- **Modification records**:
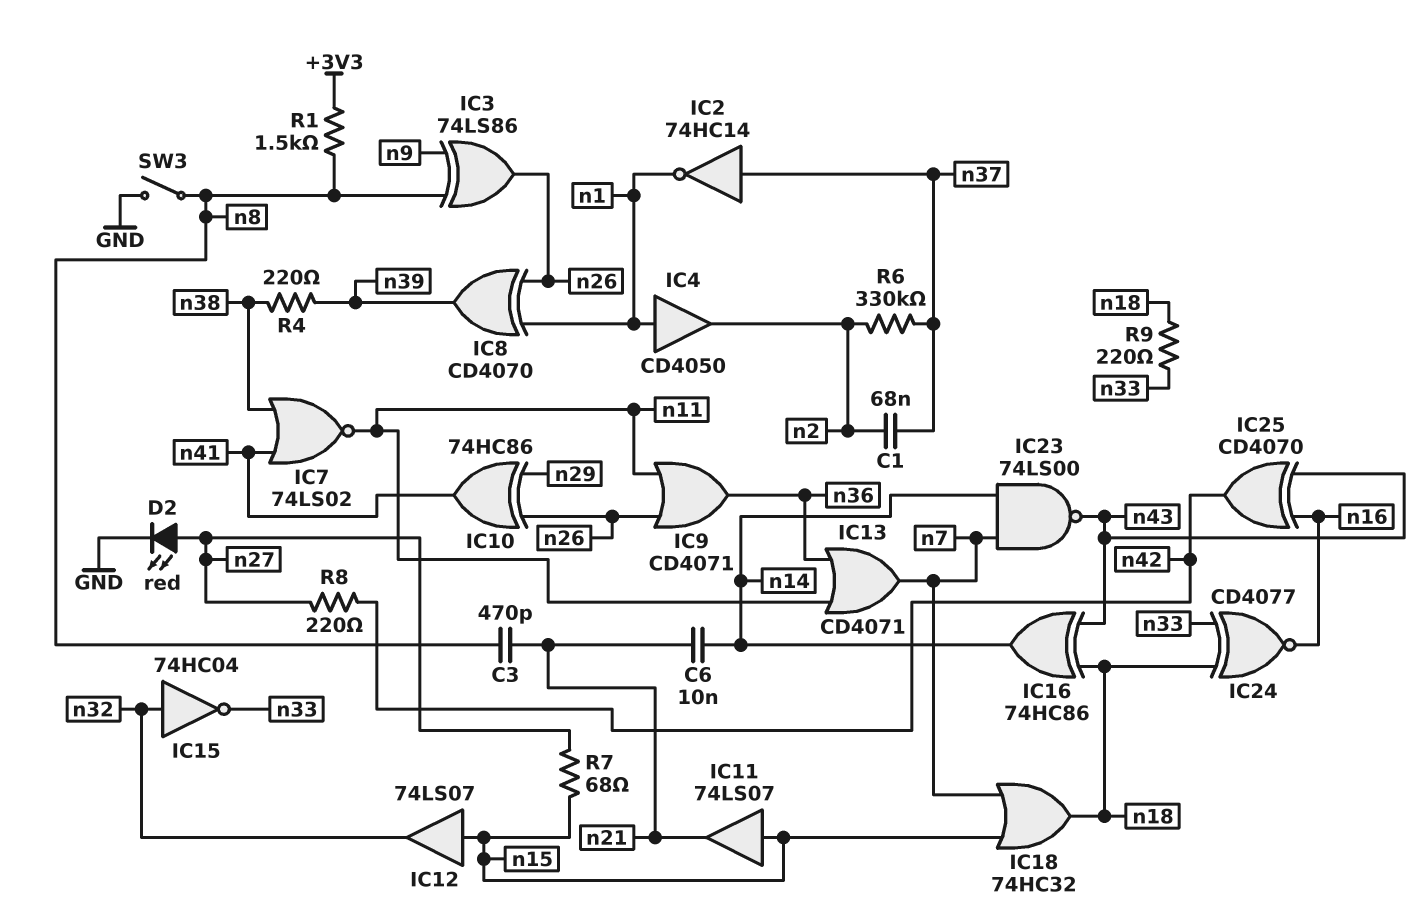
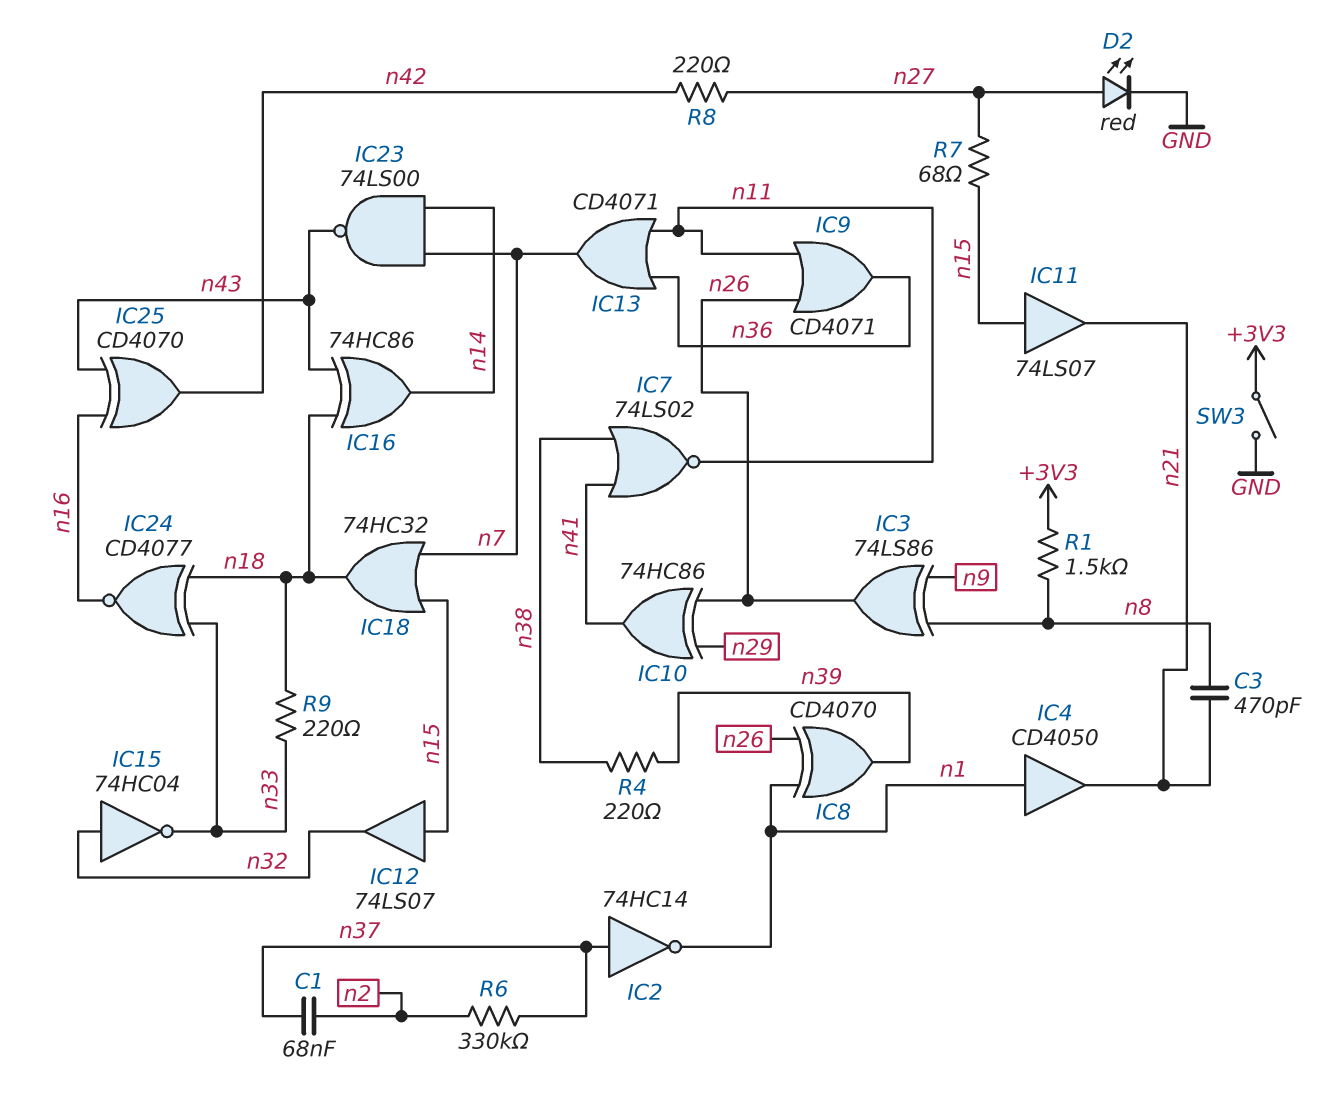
C6: 10nF (n14, n21) -> none
IC4: buffer CD4050 (in n1, out n2) -> buffer CD4050 (in n1, out n21)
SW3: switch (GND, n8) -> switch (+3V3, GND)

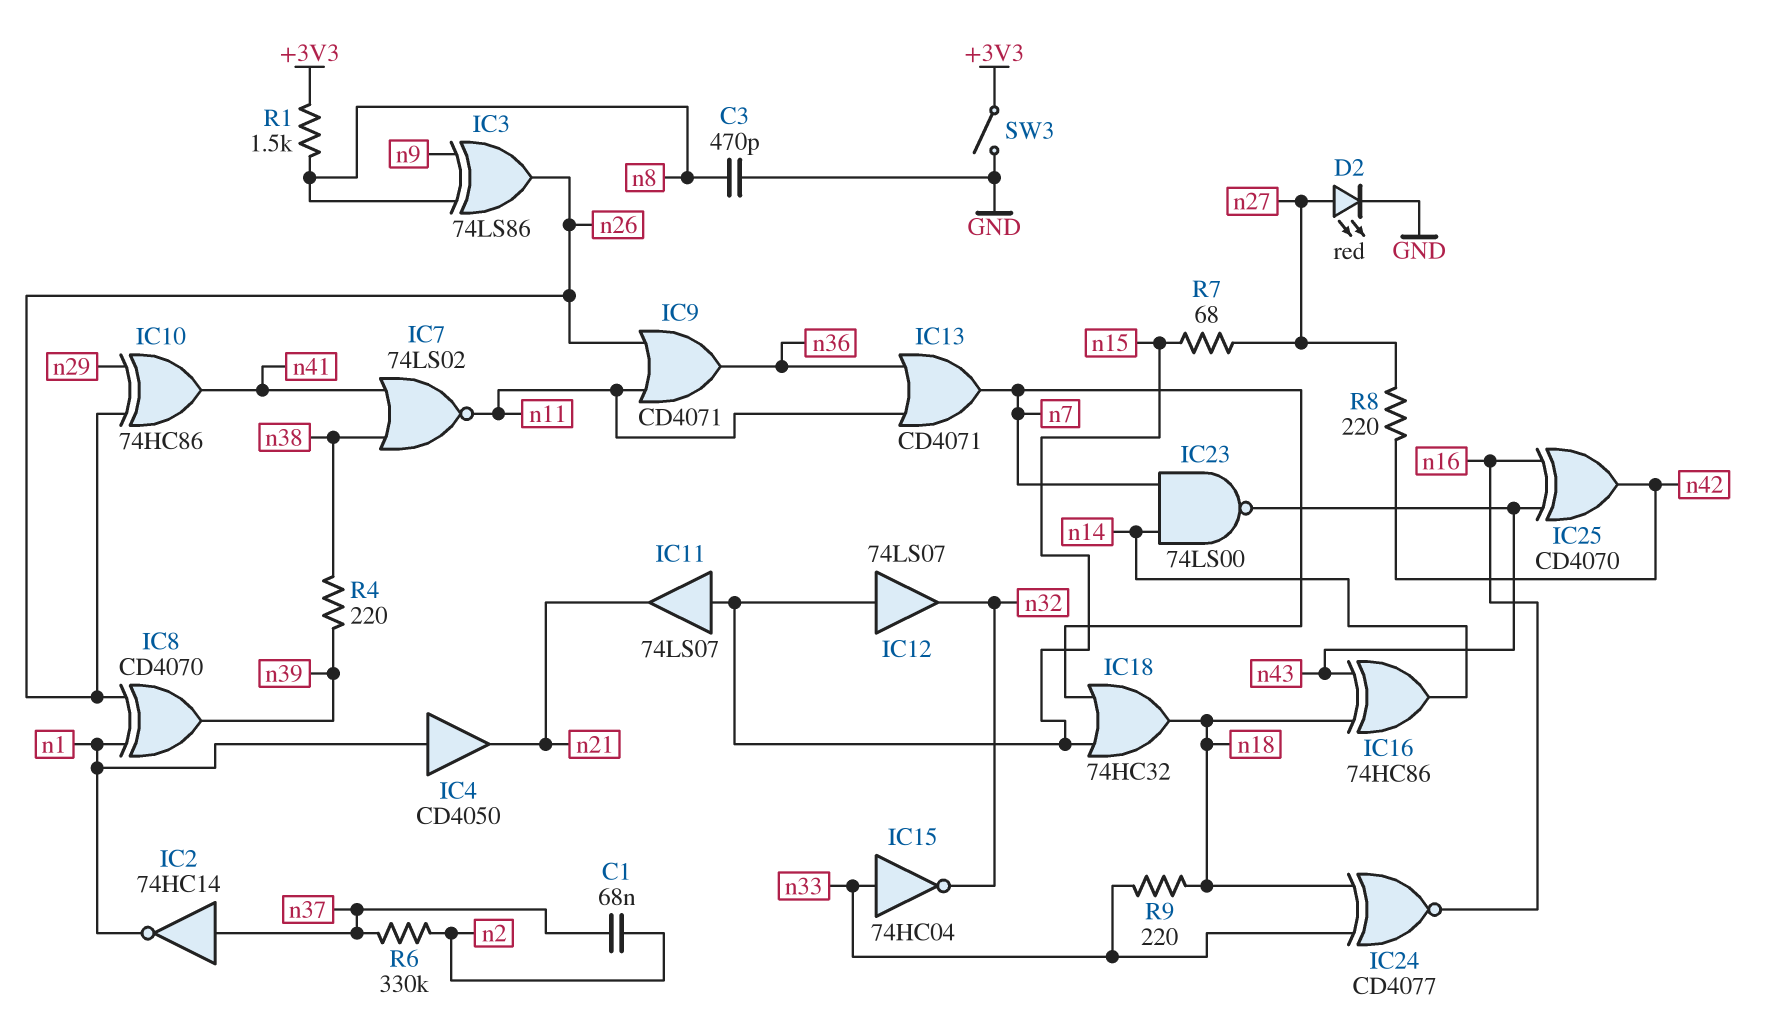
C3: 470pF (n8, n21) -> 470pF (GND, n8)
IC15: NOT 74HC04 (in n32, out n33) -> NOT 74HC04 (in n33, out n32)

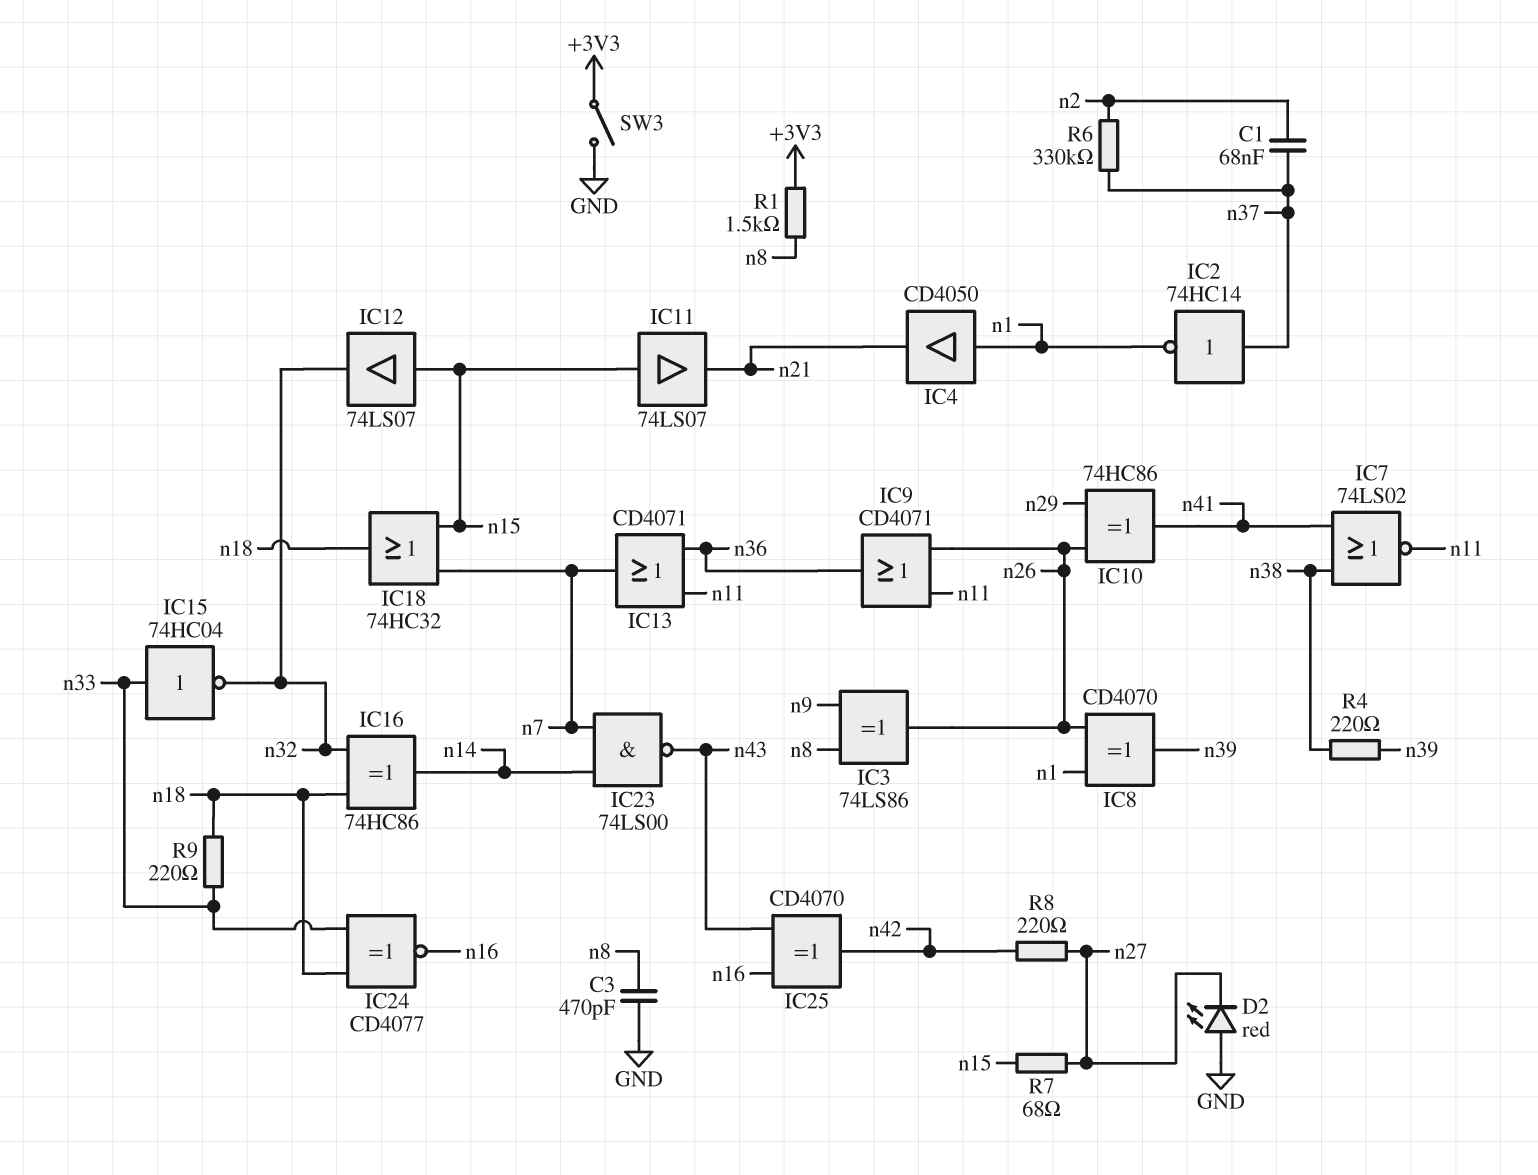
D2: LED red (A n27, K GND) -> LED red (A GND, K n27)
IC16: XOR 74HC86 (in n18, in n43, out n14) -> XOR 74HC86 (in n18, in n32, out n14)

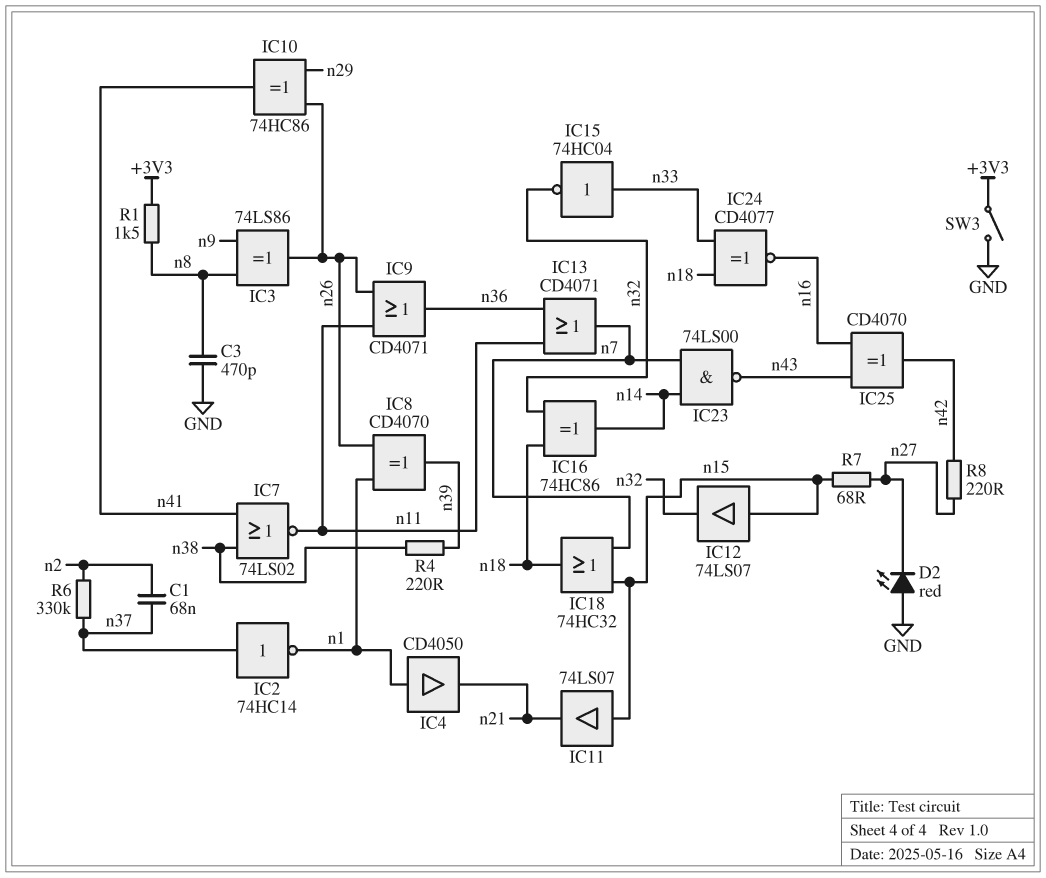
R9: 220 (n18, n33) -> none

- **Work order**:
The lines from the one holding "SW3: switch (GND, n8) -> switch (+3V3, GND)" to the final line of the entries are to be duplicated exactly, and the pictures are to be left out.

- **Result for this exercise**:
SW3: switch (GND, n8) -> switch (+3V3, GND)

C3: 470pF (n8, n21) -> 470pF (GND, n8)
IC15: NOT 74HC04 (in n32, out n33) -> NOT 74HC04 (in n33, out n32)

D2: LED red (A n27, K GND) -> LED red (A GND, K n27)
IC16: XOR 74HC86 (in n18, in n43, out n14) -> XOR 74HC86 (in n18, in n32, out n14)

R9: 220 (n18, n33) -> none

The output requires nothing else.